EXERCISE DESCRIPTION
Produce as output only the lines below starting at the line with "none -> grey pencil [52,319,137,338]" and continuing through the line with "none -> red eraser [290,302,337,331]", each one exactly as written.

PROVIDED RECORDS

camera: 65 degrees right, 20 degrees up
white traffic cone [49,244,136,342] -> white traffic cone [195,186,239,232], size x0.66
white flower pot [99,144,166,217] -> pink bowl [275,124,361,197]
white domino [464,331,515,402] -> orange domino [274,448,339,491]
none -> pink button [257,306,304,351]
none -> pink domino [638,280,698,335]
--
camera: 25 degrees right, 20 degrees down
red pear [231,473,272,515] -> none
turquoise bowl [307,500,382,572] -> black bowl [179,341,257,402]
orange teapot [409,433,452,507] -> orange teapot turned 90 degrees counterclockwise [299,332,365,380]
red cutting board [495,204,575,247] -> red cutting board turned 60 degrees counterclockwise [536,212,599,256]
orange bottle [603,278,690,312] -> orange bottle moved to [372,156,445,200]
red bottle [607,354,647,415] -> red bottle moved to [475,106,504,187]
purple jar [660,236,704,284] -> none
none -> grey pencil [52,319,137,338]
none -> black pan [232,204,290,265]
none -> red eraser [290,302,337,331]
==
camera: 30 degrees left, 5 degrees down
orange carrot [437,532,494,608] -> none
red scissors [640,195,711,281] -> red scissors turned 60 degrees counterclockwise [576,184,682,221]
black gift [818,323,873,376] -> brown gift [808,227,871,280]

RESULT OF THE EXERCISE
none -> grey pencil [52,319,137,338]
none -> black pan [232,204,290,265]
none -> red eraser [290,302,337,331]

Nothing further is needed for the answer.